Data provided:
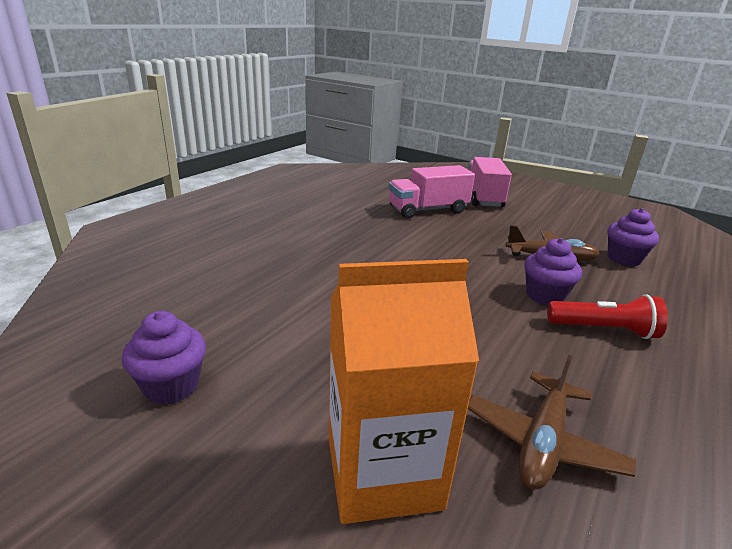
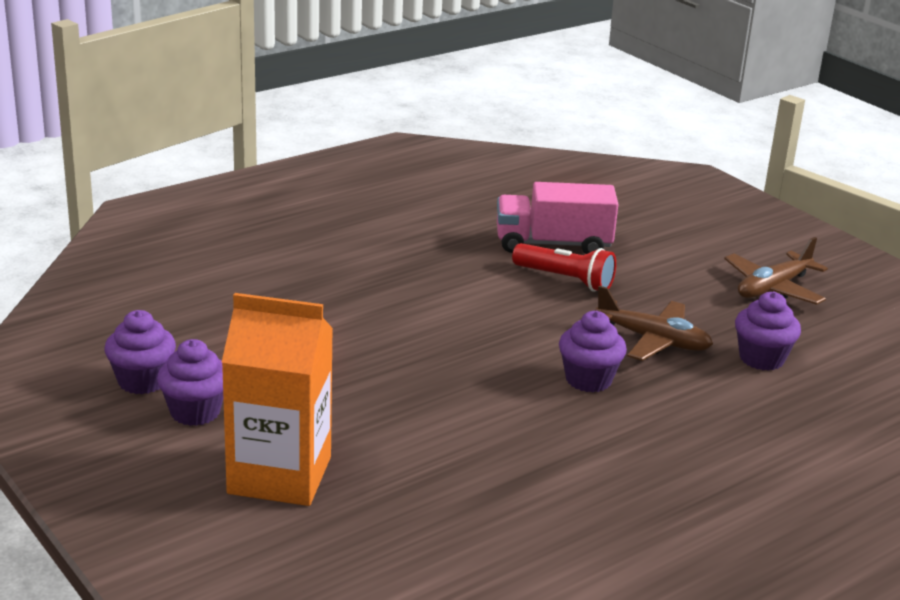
camera: 20 degrees right, 0 degrees up
(246, 410) = (195, 412): none -> purple cupcake
(483, 197) = (661, 236): pink truck -> none
(542, 442) = (433, 490): brown plane -> brown plane (773, 288)
(604, 330) = (615, 426): red flashlight -> red flashlight (566, 280)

Work to be completed:
With the pictures omitted, the entries are to be transcribed in full, exactly as they appear.

Solution:
camera: 20 degrees right, 0 degrees up
(246, 410) = (195, 412): none -> purple cupcake
(483, 197) = (661, 236): pink truck -> none
(542, 442) = (433, 490): brown plane -> brown plane (773, 288)
(604, 330) = (615, 426): red flashlight -> red flashlight (566, 280)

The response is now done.